Please return all lines in the listing holding the word "LEDK".

### DATA LISTING
---------------

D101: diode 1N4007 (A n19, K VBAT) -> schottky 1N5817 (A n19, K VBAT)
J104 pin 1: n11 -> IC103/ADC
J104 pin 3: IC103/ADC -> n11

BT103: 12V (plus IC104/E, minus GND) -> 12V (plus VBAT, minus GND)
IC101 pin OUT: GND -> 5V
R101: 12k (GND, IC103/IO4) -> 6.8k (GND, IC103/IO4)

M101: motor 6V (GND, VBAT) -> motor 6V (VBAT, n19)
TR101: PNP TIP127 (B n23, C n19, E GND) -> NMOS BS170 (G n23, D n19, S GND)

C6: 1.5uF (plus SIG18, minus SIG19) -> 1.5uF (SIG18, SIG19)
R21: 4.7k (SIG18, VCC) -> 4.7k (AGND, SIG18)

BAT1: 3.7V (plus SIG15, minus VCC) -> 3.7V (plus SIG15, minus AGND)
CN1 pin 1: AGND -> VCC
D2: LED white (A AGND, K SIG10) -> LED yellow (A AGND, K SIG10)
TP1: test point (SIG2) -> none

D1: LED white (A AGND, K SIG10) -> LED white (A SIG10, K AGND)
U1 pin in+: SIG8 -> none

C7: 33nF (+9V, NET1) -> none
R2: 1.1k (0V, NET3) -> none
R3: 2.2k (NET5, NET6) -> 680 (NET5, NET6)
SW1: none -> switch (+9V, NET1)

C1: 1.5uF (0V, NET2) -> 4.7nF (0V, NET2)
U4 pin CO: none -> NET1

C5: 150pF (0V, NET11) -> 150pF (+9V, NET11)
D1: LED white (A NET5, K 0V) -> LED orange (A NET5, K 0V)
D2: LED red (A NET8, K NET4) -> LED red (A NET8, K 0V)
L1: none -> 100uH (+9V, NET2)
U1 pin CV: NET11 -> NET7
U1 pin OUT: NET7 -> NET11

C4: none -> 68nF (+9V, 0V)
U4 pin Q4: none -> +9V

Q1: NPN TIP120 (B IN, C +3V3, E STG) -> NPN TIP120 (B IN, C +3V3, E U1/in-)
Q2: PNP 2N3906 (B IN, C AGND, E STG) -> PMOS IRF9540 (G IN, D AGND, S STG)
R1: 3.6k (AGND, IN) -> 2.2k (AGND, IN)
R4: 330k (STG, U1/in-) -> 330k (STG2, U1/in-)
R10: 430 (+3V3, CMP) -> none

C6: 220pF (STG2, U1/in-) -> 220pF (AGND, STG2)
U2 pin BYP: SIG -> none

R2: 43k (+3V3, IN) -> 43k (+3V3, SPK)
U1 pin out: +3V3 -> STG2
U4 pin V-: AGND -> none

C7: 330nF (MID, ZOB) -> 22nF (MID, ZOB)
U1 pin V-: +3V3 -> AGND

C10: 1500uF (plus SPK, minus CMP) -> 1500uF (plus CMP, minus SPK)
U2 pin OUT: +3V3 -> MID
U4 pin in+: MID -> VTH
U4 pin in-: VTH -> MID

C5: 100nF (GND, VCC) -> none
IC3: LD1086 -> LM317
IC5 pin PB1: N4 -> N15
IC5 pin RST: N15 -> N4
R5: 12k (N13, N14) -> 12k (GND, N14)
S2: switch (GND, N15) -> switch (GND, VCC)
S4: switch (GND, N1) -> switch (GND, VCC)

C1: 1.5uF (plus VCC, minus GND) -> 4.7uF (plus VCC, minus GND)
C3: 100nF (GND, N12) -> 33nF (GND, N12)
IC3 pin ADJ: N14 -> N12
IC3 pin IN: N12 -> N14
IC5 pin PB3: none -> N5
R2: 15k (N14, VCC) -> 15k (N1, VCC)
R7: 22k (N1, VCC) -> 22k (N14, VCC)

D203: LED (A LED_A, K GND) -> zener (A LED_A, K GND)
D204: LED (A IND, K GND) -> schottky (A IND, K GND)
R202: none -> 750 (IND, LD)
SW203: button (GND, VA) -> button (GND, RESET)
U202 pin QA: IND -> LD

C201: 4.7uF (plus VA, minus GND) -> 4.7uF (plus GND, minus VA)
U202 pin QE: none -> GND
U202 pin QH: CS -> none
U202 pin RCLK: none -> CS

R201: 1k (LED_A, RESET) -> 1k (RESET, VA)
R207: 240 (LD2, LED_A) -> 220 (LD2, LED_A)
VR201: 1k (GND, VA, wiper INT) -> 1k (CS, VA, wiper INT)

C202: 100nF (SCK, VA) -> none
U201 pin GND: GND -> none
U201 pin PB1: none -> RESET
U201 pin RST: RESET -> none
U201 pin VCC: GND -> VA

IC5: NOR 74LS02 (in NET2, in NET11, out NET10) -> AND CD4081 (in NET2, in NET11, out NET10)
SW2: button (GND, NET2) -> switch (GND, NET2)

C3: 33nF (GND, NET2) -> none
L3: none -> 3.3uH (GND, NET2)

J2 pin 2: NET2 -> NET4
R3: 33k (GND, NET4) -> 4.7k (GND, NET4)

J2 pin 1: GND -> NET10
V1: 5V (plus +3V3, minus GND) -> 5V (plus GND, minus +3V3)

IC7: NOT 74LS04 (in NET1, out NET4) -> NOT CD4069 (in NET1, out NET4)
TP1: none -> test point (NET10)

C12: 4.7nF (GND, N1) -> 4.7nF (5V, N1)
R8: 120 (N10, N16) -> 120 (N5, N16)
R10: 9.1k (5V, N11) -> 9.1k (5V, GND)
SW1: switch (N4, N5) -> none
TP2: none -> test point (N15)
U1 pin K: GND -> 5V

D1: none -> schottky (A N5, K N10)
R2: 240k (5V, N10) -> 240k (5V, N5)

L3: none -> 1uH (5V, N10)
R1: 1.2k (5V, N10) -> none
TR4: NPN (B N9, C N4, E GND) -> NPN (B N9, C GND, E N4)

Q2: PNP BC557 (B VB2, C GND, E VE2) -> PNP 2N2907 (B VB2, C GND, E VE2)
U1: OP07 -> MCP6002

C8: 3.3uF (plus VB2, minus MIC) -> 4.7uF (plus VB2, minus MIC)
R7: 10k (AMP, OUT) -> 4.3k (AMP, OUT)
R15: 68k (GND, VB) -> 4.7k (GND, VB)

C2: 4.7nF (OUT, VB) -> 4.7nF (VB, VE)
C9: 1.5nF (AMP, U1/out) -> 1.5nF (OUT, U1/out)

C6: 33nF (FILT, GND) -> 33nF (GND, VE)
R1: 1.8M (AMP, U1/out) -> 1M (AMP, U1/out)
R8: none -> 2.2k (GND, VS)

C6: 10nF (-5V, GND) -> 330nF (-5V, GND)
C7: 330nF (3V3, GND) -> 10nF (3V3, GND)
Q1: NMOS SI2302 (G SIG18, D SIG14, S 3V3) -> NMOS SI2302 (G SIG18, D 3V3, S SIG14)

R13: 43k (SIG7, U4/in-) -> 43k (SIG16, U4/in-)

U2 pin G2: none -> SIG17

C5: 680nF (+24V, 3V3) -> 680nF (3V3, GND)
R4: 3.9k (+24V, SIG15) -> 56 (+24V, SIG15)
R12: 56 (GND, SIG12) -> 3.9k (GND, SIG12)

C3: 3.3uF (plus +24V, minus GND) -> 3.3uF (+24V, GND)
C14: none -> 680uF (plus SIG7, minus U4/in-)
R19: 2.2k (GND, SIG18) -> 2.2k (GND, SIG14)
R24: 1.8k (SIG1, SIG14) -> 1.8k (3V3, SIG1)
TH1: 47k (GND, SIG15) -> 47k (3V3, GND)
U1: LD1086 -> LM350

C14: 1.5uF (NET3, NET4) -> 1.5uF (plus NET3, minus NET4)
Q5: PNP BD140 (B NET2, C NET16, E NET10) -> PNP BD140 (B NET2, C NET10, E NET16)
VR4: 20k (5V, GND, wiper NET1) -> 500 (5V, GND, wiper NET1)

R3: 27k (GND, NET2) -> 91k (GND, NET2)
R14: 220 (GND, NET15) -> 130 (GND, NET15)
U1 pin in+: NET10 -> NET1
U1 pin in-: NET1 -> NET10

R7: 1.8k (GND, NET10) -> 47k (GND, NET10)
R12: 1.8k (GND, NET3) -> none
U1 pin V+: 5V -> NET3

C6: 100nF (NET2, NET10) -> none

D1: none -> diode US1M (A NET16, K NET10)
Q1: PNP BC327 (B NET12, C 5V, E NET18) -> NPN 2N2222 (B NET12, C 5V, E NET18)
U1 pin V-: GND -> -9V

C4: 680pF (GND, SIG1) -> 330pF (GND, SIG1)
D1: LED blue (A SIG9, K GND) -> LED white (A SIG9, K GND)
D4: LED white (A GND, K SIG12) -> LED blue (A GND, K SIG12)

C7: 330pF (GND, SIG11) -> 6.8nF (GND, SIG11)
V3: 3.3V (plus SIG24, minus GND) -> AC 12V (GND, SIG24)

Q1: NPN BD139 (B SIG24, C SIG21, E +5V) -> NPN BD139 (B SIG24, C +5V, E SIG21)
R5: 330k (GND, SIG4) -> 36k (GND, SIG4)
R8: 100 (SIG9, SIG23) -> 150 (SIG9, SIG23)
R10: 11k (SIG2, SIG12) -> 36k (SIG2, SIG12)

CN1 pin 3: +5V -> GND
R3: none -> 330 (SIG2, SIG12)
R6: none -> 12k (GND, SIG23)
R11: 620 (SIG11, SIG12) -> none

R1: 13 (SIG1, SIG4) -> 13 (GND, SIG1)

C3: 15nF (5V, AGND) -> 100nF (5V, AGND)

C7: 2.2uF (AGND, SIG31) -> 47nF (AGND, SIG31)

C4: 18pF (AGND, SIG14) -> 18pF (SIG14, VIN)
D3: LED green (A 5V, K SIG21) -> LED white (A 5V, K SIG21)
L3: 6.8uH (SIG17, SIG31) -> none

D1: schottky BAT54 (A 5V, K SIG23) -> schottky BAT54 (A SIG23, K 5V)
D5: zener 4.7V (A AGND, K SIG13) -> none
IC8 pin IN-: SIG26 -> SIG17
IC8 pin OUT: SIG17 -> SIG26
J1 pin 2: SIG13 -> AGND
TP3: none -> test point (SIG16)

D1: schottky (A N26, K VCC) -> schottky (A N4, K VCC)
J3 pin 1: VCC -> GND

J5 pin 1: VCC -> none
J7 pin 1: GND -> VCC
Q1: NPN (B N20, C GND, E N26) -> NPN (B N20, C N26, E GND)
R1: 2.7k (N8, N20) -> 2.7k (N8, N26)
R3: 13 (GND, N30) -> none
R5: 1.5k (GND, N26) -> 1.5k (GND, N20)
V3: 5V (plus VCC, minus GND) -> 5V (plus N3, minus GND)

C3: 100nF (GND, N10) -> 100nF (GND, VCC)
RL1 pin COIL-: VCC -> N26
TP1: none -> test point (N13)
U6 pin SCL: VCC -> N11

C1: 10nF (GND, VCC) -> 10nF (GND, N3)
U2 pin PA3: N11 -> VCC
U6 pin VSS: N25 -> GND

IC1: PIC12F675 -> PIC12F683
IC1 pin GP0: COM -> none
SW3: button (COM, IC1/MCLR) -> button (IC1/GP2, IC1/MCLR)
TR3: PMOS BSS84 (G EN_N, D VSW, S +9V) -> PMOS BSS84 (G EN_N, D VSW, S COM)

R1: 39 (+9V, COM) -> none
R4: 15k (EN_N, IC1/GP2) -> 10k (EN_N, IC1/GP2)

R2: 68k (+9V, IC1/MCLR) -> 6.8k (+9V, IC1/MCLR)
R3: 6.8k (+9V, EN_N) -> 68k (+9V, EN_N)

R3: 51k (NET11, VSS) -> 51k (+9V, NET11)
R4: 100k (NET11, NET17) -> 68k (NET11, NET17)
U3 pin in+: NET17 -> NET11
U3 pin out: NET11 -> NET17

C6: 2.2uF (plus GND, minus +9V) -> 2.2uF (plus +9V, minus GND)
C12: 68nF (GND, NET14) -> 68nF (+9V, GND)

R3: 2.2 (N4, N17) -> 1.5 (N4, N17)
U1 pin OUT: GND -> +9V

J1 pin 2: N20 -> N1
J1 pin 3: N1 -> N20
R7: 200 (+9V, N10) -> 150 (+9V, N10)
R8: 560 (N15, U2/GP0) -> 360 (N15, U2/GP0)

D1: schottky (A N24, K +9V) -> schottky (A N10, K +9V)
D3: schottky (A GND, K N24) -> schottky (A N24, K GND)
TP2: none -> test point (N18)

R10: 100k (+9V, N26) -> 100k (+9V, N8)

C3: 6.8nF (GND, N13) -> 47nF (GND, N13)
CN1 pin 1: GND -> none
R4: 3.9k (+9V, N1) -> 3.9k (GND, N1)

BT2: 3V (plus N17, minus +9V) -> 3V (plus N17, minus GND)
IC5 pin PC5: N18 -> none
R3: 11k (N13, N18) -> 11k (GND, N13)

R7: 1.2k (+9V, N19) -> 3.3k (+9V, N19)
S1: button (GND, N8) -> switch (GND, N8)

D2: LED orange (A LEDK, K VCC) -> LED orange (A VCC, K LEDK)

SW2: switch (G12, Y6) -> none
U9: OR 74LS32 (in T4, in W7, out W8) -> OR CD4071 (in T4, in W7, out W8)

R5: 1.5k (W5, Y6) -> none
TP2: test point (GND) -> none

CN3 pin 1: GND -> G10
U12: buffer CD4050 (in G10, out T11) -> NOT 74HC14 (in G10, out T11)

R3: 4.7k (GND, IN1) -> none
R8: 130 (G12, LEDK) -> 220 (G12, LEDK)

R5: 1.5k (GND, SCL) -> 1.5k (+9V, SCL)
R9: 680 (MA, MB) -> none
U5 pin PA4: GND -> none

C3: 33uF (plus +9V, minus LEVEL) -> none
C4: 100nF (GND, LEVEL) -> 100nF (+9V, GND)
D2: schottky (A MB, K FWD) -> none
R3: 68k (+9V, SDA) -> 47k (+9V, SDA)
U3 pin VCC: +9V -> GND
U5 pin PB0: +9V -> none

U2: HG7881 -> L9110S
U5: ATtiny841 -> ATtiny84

---------------

### OUTPUT OF THE EXERCISE
D2: LED orange (A LEDK, K VCC) -> LED orange (A VCC, K LEDK)
R8: 130 (G12, LEDK) -> 220 (G12, LEDK)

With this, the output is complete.